● Spatial reasoning dataset excerpts:

--------

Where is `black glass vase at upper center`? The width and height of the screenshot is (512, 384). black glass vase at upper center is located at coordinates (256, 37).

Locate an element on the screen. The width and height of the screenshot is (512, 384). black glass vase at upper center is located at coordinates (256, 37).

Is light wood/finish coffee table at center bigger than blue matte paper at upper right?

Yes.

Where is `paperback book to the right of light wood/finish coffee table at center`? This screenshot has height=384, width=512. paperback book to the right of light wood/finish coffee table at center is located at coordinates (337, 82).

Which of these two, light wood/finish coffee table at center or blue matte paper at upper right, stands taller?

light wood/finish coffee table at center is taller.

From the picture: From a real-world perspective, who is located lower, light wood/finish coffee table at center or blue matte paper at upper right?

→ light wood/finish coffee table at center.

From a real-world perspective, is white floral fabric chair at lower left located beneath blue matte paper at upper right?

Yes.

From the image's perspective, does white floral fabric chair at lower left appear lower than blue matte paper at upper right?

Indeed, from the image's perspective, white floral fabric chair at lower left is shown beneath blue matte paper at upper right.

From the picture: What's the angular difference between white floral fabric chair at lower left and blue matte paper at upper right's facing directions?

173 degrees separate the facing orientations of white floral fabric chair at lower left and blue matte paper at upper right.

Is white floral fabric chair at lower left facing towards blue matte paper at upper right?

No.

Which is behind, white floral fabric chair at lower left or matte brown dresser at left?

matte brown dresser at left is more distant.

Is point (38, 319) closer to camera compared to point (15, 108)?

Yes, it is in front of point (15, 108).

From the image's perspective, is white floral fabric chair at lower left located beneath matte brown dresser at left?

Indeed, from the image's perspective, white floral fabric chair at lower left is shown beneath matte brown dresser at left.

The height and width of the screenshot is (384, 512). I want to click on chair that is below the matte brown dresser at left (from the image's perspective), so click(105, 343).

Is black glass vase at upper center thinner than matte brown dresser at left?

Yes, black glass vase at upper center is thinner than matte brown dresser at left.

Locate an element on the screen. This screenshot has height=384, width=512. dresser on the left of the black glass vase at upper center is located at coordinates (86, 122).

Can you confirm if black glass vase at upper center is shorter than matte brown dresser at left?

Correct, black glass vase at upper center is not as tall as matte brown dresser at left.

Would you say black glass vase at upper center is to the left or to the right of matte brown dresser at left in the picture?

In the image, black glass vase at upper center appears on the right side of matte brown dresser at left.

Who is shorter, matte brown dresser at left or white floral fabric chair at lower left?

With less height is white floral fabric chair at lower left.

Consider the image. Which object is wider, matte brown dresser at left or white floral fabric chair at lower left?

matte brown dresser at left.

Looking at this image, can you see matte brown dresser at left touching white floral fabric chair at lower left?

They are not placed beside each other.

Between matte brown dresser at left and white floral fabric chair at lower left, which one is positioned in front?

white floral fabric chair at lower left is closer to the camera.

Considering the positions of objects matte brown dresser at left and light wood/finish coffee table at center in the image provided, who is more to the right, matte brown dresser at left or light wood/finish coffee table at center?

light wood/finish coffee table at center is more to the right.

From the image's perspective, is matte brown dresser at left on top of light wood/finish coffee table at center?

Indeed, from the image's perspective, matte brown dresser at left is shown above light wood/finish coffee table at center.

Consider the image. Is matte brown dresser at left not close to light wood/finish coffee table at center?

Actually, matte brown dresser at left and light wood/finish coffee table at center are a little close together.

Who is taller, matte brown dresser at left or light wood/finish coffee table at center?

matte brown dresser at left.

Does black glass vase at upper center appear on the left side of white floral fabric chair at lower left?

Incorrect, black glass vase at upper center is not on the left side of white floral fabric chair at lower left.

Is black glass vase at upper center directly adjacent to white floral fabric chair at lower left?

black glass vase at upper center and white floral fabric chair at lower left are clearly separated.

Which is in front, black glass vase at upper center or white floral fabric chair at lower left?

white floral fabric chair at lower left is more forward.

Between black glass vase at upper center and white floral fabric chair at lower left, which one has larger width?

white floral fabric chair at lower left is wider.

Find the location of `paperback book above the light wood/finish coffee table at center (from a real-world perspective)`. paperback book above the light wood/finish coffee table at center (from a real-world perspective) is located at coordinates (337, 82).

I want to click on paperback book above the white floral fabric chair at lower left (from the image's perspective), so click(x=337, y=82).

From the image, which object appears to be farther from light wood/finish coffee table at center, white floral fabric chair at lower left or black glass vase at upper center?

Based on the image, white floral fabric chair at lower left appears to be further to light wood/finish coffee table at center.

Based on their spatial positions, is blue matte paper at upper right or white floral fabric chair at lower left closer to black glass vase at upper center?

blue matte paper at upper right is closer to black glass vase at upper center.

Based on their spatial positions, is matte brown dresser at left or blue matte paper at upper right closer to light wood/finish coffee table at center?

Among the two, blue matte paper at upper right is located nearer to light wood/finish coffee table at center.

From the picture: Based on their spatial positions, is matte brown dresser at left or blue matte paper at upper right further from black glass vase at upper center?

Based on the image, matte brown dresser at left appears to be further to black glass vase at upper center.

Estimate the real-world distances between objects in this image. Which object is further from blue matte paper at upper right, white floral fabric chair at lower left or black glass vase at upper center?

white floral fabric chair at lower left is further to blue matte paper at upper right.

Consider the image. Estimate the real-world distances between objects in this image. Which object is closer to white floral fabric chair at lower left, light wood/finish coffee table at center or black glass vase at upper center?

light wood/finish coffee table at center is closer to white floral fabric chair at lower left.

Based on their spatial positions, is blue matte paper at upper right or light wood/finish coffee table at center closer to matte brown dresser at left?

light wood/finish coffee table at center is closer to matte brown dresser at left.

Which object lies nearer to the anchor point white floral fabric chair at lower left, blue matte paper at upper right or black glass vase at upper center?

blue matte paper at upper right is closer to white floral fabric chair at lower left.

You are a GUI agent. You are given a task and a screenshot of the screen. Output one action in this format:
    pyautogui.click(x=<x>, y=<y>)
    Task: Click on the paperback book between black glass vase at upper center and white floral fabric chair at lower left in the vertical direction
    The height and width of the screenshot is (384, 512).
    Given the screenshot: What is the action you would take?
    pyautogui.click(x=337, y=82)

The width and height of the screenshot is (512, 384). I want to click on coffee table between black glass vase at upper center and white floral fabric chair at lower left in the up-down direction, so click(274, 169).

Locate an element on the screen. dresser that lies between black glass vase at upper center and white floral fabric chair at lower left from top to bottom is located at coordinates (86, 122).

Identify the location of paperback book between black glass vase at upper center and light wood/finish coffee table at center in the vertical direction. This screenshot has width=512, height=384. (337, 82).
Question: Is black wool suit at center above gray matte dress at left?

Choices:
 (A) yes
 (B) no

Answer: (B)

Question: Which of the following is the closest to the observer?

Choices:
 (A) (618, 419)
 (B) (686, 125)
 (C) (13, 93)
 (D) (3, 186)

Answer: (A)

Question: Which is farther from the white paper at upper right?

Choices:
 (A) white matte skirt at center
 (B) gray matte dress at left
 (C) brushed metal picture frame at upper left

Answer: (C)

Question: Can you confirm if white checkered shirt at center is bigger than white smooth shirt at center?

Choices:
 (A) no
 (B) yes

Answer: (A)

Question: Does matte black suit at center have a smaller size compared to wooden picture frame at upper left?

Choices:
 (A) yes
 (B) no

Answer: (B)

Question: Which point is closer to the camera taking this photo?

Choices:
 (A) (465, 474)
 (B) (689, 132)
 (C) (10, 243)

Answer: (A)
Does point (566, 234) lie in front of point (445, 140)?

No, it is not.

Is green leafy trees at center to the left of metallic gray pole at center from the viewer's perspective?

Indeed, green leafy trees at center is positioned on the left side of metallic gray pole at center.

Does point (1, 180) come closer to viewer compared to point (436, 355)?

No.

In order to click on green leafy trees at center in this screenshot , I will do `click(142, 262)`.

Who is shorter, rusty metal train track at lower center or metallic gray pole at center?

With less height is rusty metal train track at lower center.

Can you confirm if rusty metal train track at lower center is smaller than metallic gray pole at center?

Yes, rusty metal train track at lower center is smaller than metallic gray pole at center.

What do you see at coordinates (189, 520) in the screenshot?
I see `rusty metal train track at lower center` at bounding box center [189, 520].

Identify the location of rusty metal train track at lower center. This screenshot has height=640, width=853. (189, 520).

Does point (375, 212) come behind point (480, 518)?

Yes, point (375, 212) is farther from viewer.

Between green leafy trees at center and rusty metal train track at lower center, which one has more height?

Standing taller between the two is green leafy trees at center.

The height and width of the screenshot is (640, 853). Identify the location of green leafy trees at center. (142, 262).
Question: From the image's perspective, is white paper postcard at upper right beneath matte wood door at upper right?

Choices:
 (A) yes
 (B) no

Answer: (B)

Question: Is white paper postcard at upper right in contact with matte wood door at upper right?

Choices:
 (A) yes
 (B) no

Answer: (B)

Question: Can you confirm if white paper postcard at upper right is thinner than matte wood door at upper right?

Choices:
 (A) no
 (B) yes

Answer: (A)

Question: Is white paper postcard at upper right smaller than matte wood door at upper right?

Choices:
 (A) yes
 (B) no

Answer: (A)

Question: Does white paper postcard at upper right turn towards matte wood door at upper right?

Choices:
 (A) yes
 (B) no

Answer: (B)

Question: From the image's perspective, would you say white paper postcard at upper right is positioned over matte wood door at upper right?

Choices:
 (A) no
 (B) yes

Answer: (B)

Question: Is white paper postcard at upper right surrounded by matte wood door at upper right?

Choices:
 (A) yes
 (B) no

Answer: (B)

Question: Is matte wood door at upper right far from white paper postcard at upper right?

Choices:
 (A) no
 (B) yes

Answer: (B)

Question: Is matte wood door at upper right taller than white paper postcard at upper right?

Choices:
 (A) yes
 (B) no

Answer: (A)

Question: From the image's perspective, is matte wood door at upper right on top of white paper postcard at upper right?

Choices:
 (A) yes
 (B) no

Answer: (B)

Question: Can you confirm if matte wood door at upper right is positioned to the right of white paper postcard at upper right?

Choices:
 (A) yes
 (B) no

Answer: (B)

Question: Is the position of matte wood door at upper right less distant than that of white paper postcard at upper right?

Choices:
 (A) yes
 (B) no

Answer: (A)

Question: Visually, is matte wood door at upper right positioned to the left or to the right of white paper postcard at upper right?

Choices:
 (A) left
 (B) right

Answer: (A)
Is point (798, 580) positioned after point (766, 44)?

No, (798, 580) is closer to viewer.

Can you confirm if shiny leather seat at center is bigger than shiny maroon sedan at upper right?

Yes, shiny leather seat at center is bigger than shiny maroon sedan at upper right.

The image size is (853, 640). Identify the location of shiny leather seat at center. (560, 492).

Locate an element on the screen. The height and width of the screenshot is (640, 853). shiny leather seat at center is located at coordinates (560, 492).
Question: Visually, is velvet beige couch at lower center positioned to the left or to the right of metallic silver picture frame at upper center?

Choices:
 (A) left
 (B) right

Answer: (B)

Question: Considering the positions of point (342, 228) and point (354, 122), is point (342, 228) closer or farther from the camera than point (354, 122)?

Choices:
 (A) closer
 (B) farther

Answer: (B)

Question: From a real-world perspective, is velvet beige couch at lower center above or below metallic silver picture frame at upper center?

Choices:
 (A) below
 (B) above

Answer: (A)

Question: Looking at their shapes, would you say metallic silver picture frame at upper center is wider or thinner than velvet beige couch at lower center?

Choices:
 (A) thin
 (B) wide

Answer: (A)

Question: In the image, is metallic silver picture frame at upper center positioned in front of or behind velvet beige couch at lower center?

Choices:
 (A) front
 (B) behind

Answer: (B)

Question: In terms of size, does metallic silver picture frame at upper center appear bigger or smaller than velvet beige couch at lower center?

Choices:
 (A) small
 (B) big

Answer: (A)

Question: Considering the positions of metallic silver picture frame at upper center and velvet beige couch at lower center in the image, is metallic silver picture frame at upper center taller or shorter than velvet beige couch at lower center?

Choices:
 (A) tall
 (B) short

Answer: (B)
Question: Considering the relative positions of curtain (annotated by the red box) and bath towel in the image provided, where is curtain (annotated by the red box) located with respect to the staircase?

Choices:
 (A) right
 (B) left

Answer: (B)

--------

● TASK GOAL:
Rewrite the records starting with the line that contains "From the image's perspective, does" and going on through the line that contains "beneath blue matte paper at upper right.", putting "white floral armchair" in place of "white floral fabric chair" and leaving everything else unchanged.

● RESPONSE TO THE EXERCISE:
From the image's perspective, does white floral armchair at lower left appear lower than blue matte paper at upper right?

Indeed, from the image's perspective, white floral armchair at lower left is shown beneath blue matte paper at upper right.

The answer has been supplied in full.